◆ ASSIGNMENT ◆
Repeat the following data exactly, omitting pictures.

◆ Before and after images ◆

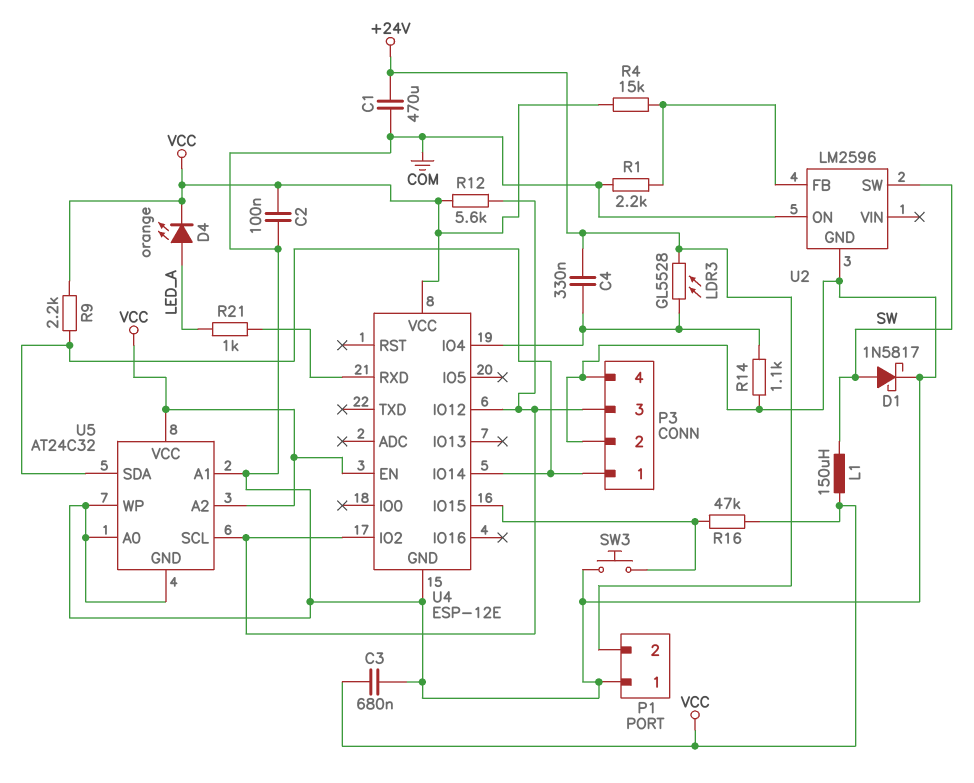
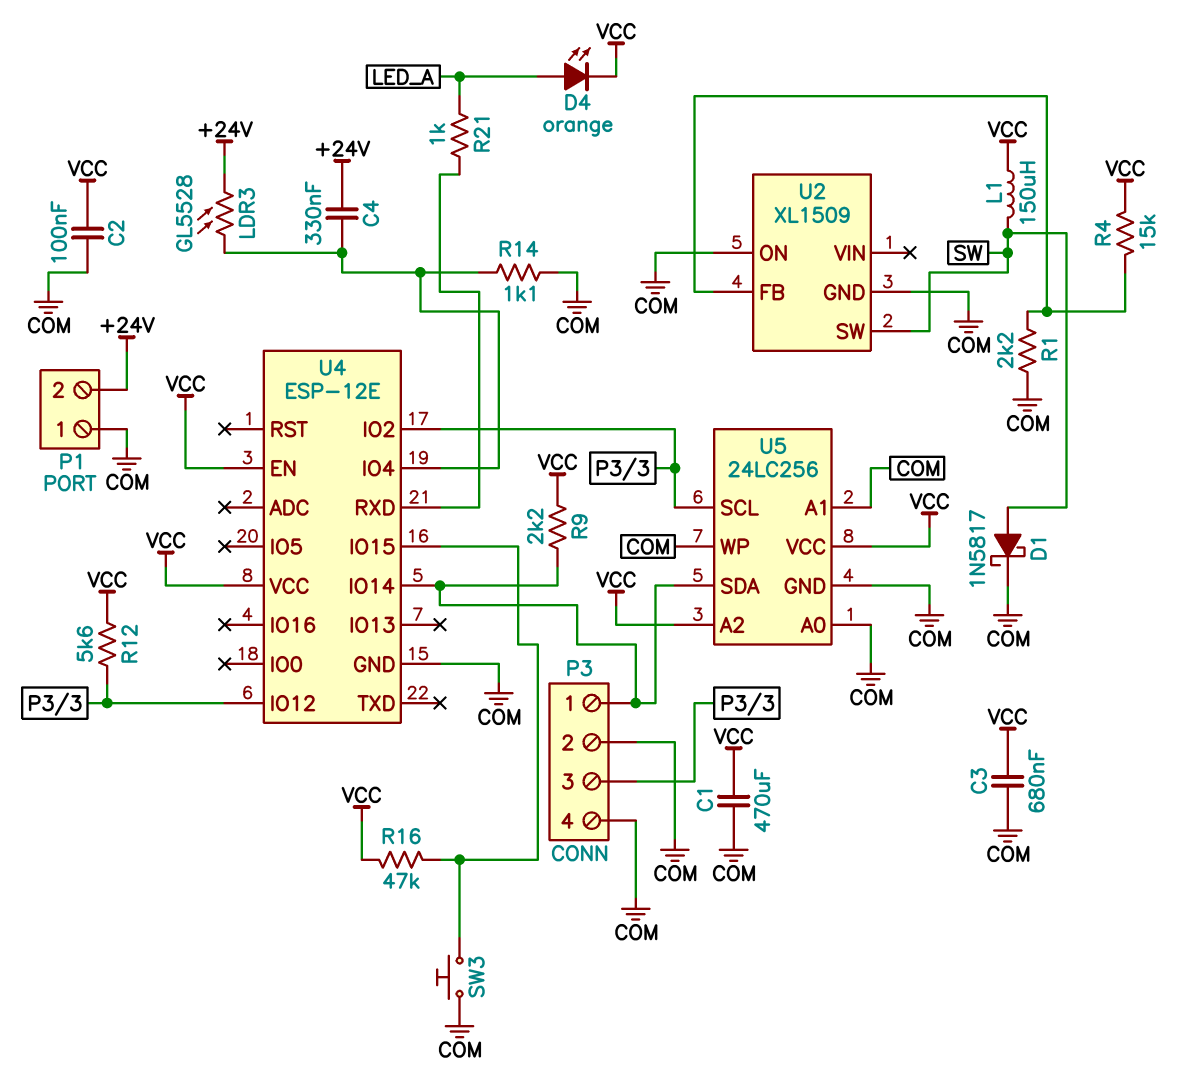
C1: 470uF (+24V, COM) -> 470uF (COM, VCC)
U2: LM2596 -> XL1509
U5: AT24C32 -> 24LC256

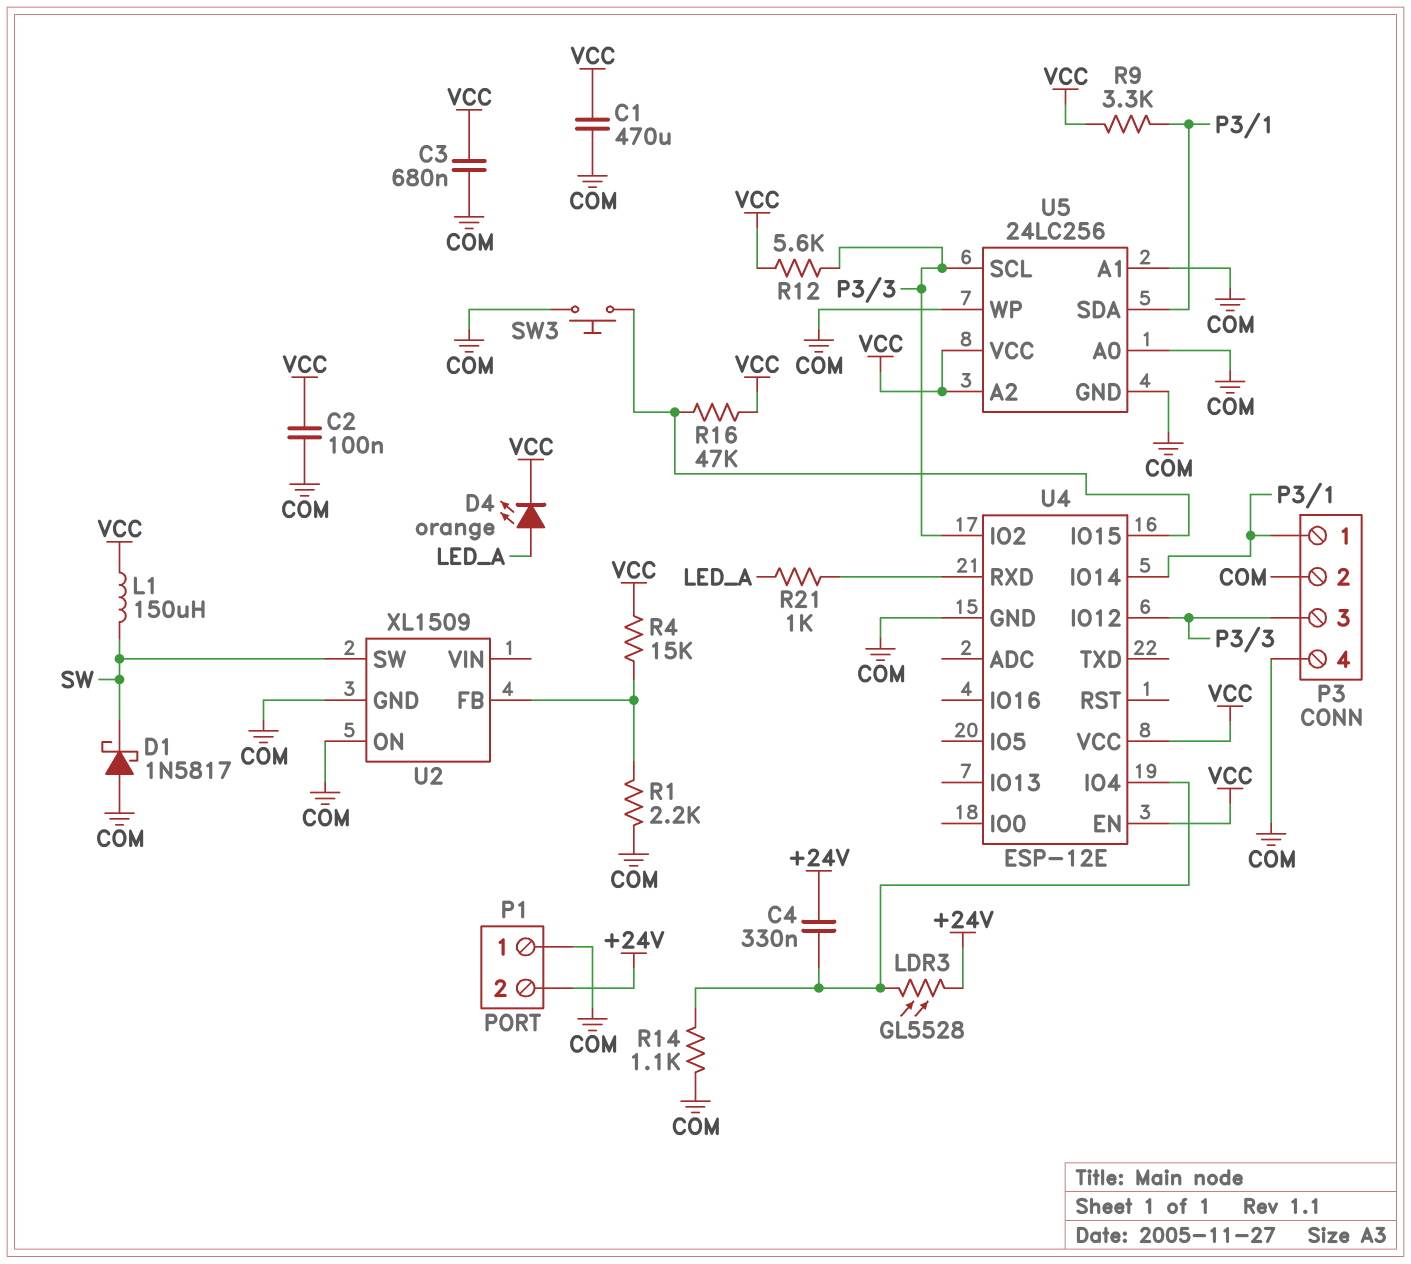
D1: schottky 1N5817 (A SW, K COM) -> schottky 1N5817 (A COM, K SW)
R9: 2.2k (P3/1, VCC) -> 3.3k (P3/1, VCC)

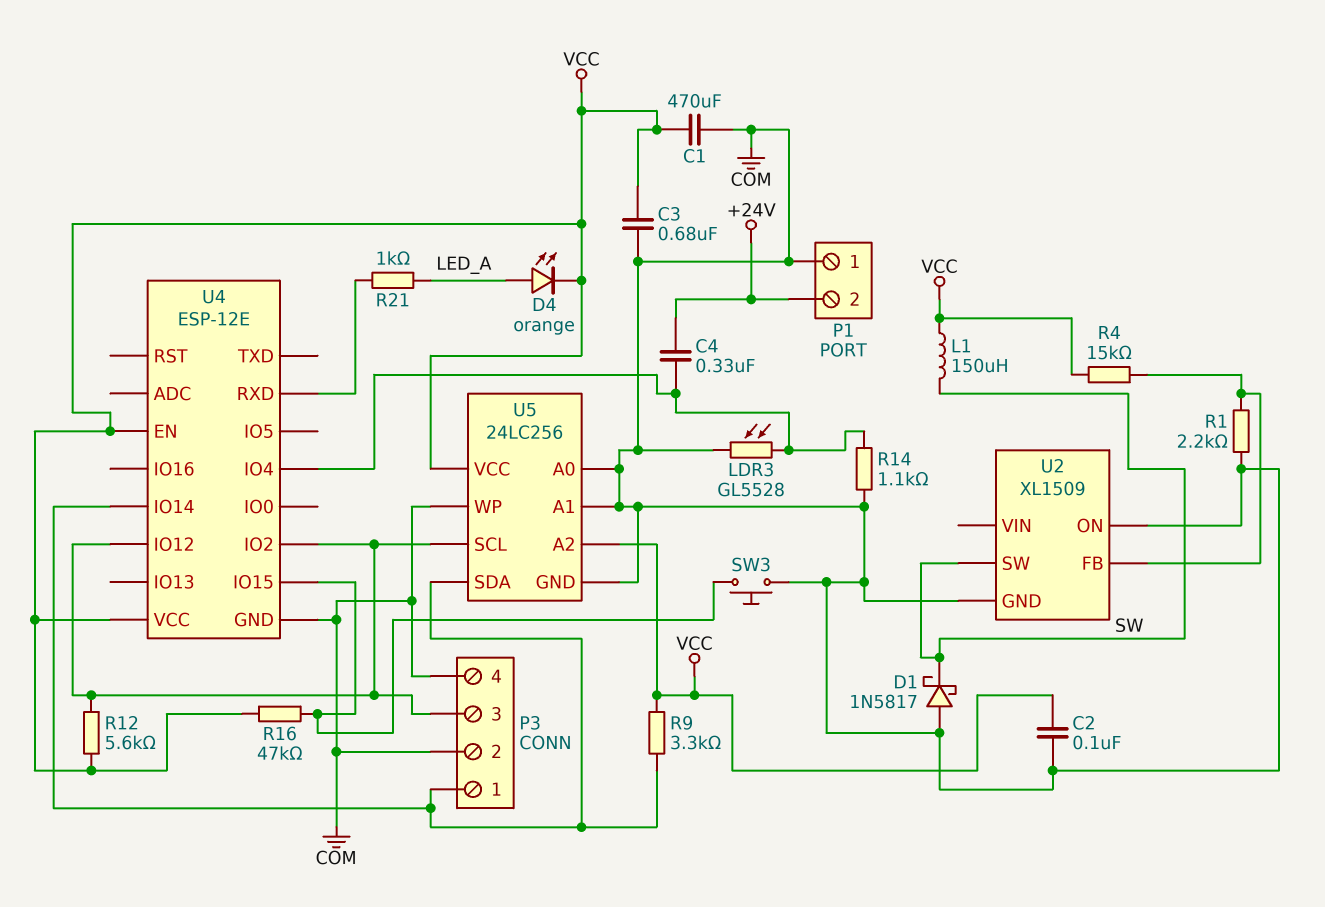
LDR3: GL5528 (+24V, U4/IO4) -> GL5528 (COM, U4/IO4)

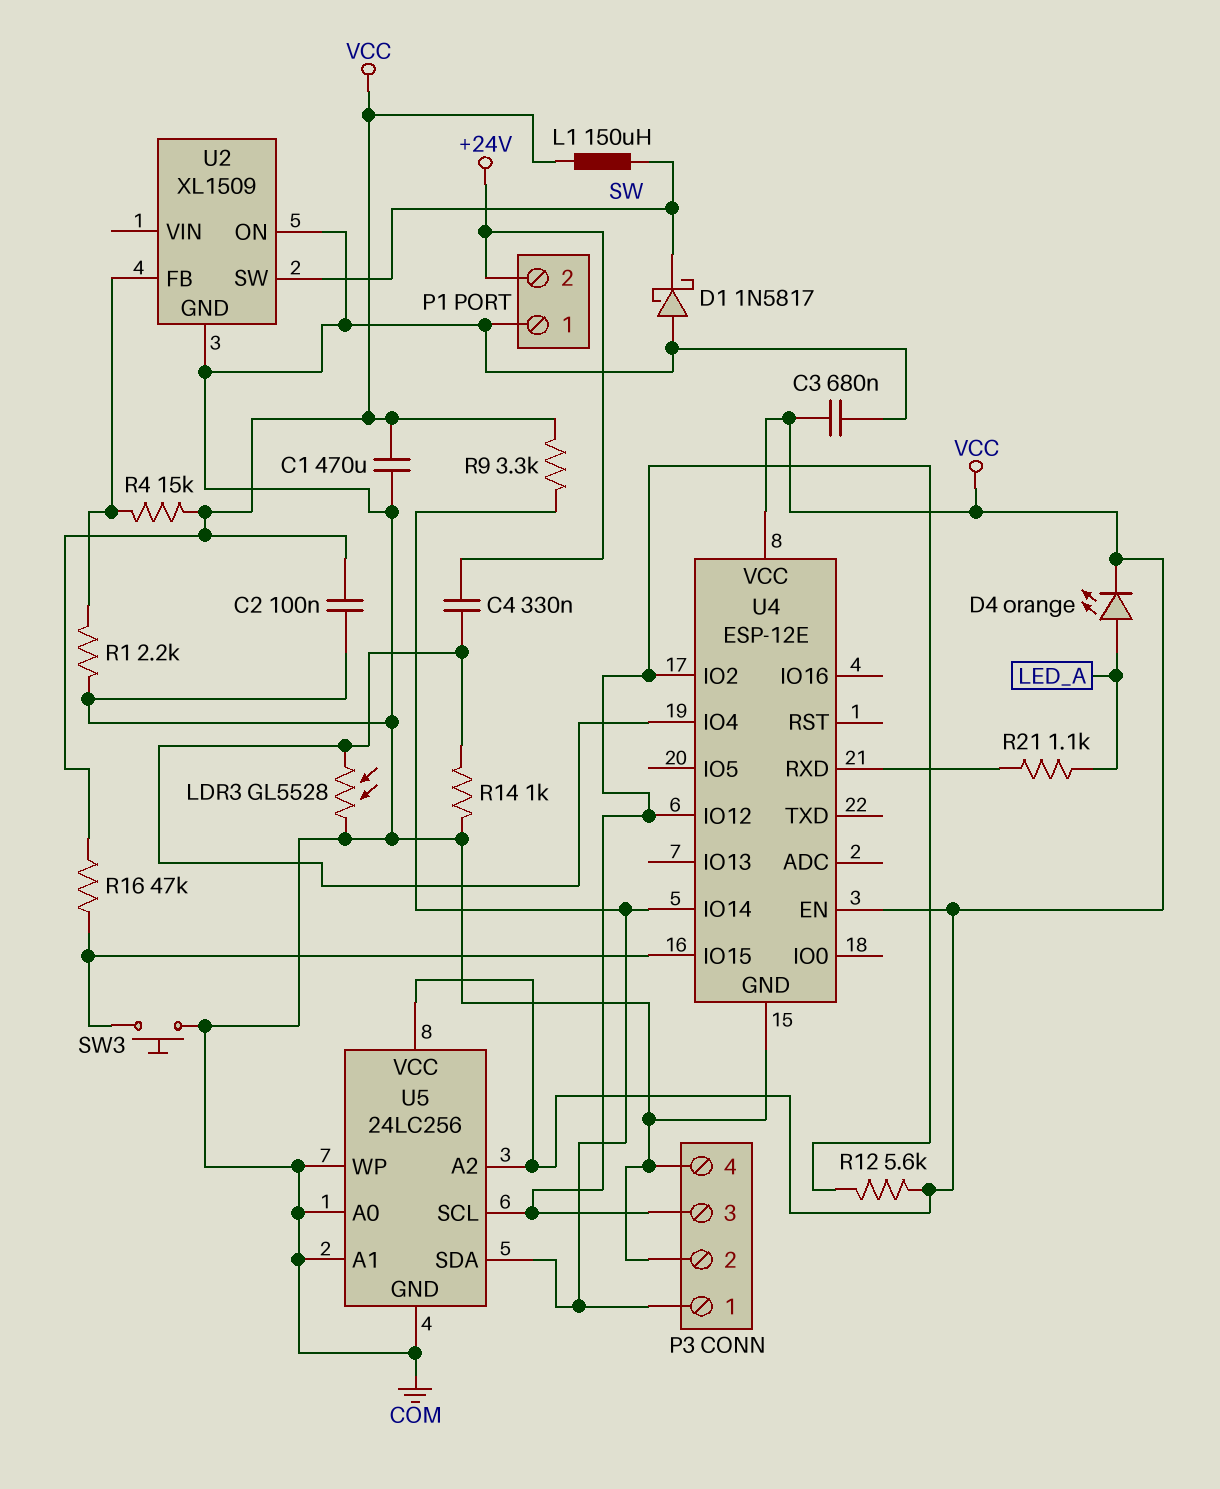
R14: 1.1k (COM, U4/IO4) -> 1k (COM, U4/IO4)
R21: 1k (LED_A, U4/RXD) -> 1.1k (LED_A, U4/RXD)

◆ RESULT OF THIS TASK ◆
C1: 470uF (+24V, COM) -> 470uF (COM, VCC)
U2: LM2596 -> XL1509
U5: AT24C32 -> 24LC256

D1: schottky 1N5817 (A SW, K COM) -> schottky 1N5817 (A COM, K SW)
R9: 2.2k (P3/1, VCC) -> 3.3k (P3/1, VCC)

LDR3: GL5528 (+24V, U4/IO4) -> GL5528 (COM, U4/IO4)

R14: 1.1k (COM, U4/IO4) -> 1k (COM, U4/IO4)
R21: 1k (LED_A, U4/RXD) -> 1.1k (LED_A, U4/RXD)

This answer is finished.